[Start of section]
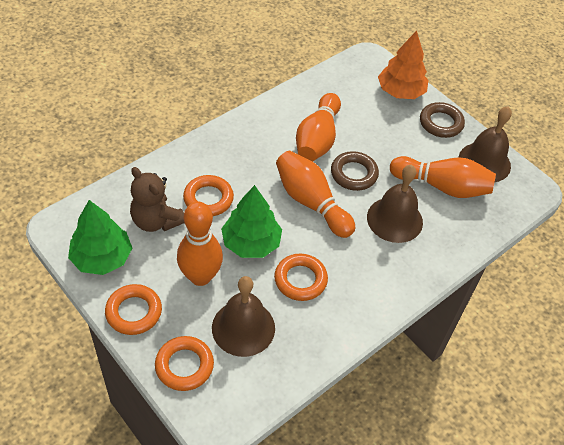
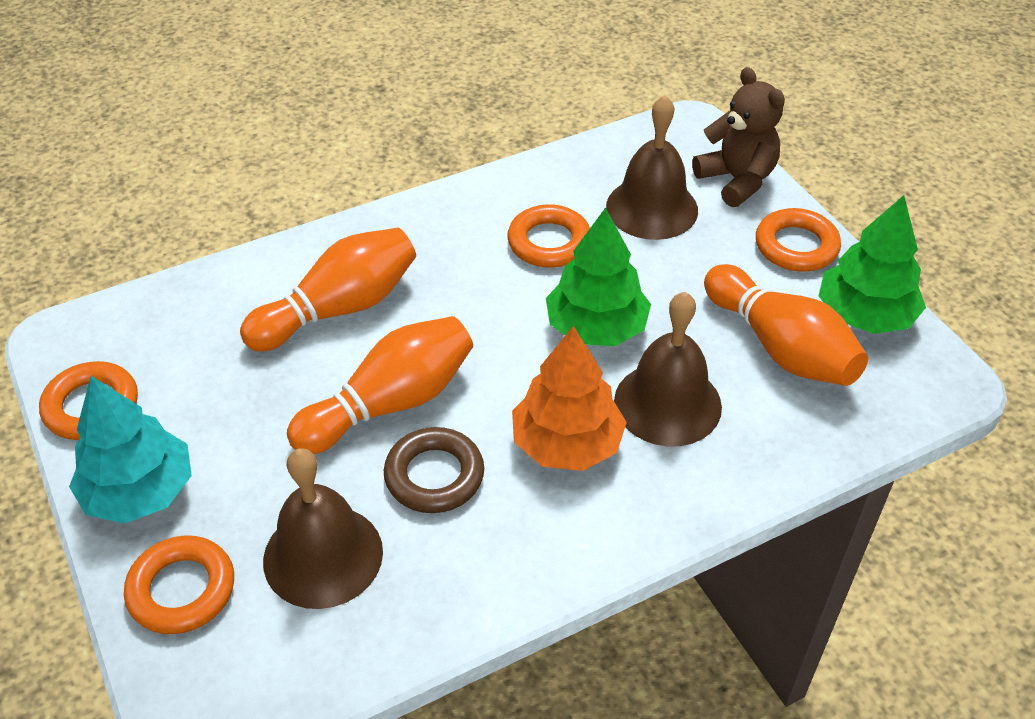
brown ring: 2 -> 1
orange bowling pin: 4 -> 3
turquoise tree: 0 -> 1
[End of section]
Problem requirements: Repeat the listing exactly; do not print any picture.

Exercise solution:
brown ring: 2 -> 1
orange bowling pin: 4 -> 3
turquoise tree: 0 -> 1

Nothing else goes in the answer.